#### [Exercise prompt]
Pictures stay out; please output the remaining data exactly.

Top of Dataset excerpt

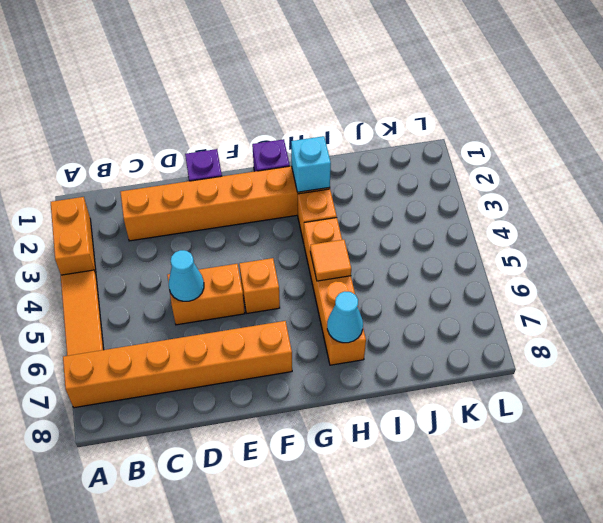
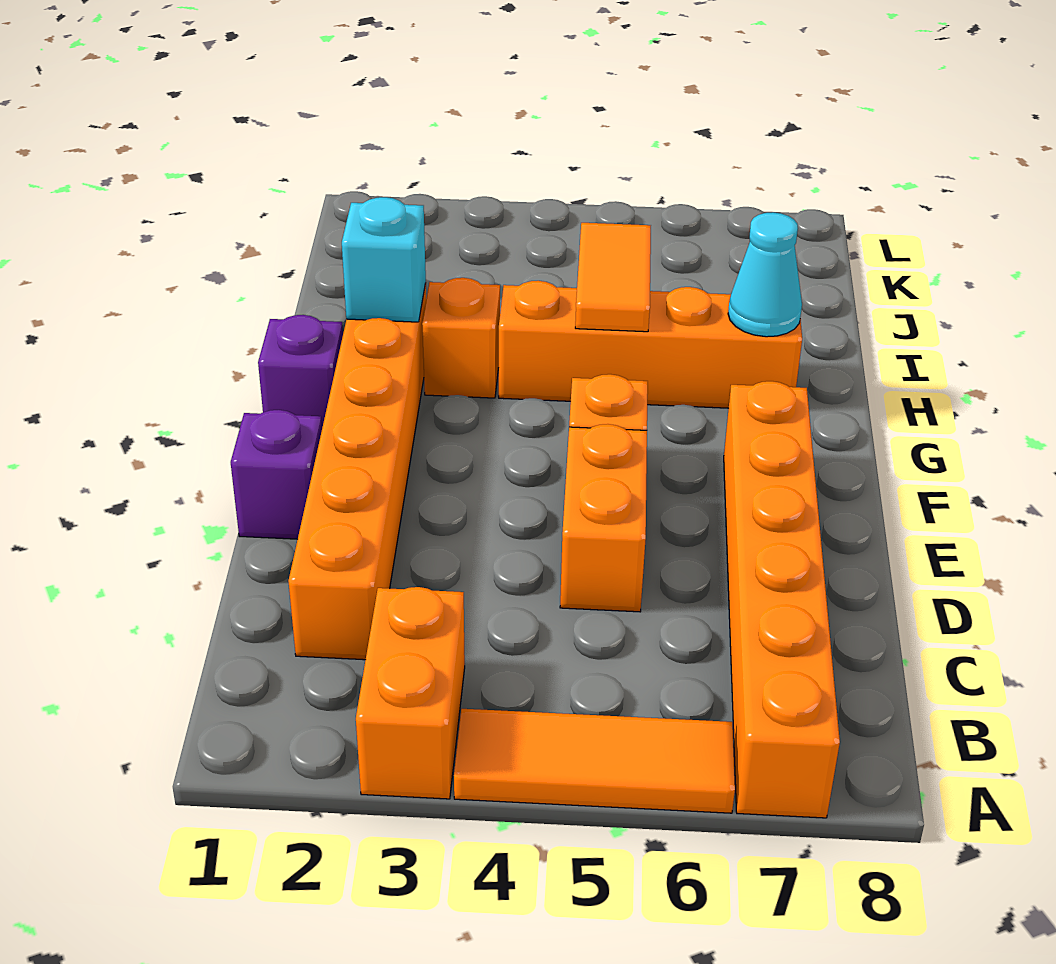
orange brick A2:A3 level 1 -> orange brick A3:B3 level 1
cyan cone D5 level 2 -> none
orange tile H5 level 2 -> orange tile H5:I5 level 2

Bottom of Dataset excerpt

#### [Solution to this exercise]
orange brick A2:A3 level 1 -> orange brick A3:B3 level 1
cyan cone D5 level 2 -> none
orange tile H5 level 2 -> orange tile H5:I5 level 2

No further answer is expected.